Brief »
Somewhere below are a line with "none -> blue brick G2:H2 level 1" and a later line with "none -> green brick A13:A14 level 2". Output exactly those lines and all lines between them.

Given information »
***

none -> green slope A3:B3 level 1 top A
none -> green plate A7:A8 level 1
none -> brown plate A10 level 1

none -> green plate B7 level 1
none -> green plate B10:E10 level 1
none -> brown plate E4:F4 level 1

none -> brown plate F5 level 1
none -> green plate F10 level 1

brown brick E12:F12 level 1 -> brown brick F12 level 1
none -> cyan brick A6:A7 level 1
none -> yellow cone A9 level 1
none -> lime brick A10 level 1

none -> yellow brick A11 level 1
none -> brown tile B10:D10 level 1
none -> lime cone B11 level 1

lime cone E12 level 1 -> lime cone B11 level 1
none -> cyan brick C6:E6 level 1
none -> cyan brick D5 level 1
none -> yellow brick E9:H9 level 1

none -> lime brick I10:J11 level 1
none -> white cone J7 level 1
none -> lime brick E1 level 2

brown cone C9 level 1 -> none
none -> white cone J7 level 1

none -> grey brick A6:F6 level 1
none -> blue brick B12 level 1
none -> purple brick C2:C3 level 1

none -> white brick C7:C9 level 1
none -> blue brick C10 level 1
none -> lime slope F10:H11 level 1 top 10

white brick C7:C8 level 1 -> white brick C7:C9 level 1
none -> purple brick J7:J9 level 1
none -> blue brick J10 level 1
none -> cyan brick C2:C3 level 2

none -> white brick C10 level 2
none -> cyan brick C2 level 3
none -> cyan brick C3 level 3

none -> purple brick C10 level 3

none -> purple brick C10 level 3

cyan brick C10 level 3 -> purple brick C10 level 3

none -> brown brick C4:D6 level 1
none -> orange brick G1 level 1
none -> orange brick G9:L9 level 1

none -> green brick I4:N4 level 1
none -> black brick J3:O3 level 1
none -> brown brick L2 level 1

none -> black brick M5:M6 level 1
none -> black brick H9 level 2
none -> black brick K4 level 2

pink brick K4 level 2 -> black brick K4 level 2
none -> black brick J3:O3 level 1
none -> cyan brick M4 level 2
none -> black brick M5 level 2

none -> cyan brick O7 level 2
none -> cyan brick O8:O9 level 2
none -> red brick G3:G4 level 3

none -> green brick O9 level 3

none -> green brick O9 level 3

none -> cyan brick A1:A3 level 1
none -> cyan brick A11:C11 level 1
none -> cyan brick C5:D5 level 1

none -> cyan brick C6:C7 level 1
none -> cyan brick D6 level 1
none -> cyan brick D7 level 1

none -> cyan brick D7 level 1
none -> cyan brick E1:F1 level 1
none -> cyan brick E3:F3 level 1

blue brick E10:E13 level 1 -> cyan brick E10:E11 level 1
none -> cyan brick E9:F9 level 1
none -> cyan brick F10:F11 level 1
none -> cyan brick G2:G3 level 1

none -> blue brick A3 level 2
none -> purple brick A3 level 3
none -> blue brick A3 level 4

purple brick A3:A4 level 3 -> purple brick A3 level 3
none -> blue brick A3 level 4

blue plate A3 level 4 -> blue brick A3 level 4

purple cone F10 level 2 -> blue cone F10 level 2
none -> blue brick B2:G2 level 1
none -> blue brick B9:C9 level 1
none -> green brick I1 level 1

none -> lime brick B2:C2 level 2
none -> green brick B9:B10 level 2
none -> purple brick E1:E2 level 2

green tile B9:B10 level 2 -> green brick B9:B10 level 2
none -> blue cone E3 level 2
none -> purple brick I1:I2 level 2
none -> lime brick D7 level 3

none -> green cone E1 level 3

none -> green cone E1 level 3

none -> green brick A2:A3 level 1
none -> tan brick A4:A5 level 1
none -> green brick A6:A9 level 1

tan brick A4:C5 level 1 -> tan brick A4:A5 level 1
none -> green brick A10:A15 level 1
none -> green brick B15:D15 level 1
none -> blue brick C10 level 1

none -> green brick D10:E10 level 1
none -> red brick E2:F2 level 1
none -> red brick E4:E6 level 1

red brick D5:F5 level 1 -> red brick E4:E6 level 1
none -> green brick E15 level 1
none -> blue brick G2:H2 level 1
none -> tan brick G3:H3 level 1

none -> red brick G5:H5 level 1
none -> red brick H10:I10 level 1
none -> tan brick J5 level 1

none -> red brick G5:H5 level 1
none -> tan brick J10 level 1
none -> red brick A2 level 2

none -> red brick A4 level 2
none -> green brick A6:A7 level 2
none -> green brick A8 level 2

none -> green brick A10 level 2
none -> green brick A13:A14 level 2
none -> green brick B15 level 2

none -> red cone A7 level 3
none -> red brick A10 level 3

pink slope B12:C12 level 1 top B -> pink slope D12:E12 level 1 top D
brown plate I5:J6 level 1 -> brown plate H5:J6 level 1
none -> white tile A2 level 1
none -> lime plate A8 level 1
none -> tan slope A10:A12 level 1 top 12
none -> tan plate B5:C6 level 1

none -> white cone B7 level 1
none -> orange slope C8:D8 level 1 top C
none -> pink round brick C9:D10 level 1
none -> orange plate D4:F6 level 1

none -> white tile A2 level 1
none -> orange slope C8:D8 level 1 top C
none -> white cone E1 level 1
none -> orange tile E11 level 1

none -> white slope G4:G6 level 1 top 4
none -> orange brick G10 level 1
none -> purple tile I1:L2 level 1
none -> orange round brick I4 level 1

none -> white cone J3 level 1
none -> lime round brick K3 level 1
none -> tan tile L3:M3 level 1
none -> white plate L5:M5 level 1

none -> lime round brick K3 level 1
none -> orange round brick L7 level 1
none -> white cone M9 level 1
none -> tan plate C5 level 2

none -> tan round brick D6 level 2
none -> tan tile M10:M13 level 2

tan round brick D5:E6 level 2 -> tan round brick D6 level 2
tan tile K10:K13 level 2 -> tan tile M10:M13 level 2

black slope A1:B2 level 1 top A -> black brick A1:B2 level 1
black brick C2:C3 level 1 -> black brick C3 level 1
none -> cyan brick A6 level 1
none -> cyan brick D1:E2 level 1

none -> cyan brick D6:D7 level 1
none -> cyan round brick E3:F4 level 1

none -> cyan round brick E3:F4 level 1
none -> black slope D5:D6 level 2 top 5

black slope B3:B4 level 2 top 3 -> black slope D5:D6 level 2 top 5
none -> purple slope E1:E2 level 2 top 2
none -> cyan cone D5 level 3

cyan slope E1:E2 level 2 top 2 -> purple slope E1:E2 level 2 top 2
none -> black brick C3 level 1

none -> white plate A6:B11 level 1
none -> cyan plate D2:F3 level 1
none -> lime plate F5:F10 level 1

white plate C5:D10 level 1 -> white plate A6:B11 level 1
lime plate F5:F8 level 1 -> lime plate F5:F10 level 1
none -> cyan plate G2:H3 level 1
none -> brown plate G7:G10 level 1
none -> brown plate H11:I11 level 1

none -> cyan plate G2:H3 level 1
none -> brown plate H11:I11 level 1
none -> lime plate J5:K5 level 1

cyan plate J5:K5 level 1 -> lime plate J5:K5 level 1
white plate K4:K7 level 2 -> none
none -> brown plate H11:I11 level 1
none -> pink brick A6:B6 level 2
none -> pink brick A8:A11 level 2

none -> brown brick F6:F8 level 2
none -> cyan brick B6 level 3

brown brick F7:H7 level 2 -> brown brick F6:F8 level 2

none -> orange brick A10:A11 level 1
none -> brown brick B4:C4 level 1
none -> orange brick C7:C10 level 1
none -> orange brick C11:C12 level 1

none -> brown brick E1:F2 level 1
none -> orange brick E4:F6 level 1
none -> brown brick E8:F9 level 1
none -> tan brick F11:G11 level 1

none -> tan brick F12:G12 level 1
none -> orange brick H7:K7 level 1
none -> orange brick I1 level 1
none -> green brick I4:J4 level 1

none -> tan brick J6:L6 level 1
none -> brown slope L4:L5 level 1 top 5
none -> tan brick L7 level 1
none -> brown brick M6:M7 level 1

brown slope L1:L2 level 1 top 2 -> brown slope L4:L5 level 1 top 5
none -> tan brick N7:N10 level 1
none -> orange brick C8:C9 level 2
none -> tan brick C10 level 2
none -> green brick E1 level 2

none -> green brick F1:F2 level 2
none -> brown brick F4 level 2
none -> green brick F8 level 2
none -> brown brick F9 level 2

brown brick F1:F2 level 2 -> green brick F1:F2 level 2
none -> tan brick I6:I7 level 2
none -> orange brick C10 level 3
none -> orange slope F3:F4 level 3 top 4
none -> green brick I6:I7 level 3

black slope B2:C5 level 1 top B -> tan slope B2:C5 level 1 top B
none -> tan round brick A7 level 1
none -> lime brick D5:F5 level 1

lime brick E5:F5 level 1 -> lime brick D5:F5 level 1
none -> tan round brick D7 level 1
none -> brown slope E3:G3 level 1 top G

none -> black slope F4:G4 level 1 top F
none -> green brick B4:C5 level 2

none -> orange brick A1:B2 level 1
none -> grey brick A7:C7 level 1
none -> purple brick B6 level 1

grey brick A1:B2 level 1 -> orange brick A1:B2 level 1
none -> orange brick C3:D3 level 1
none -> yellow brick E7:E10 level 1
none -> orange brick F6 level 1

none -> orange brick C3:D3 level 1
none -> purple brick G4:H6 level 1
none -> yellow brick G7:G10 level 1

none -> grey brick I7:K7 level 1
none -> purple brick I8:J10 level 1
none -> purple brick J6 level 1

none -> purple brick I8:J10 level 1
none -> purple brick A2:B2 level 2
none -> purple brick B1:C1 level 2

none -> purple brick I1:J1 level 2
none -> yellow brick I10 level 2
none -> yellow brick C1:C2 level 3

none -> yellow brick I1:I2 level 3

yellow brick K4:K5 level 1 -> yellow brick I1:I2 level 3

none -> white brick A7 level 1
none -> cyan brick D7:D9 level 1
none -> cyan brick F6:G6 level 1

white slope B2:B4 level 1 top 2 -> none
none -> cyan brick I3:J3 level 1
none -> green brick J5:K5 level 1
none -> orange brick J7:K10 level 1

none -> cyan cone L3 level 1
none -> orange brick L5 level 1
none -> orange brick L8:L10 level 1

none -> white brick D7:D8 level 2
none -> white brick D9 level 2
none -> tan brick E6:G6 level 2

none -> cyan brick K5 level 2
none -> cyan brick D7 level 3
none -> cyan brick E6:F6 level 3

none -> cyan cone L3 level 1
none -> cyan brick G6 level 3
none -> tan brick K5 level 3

***

Result for this exercise »
none -> blue brick G2:H2 level 1
none -> tan brick G3:H3 level 1

none -> red brick G5:H5 level 1
none -> red brick H10:I10 level 1
none -> tan brick J5 level 1

none -> red brick G5:H5 level 1
none -> tan brick J10 level 1
none -> red brick A2 level 2

none -> red brick A4 level 2
none -> green brick A6:A7 level 2
none -> green brick A8 level 2

none -> green brick A10 level 2
none -> green brick A13:A14 level 2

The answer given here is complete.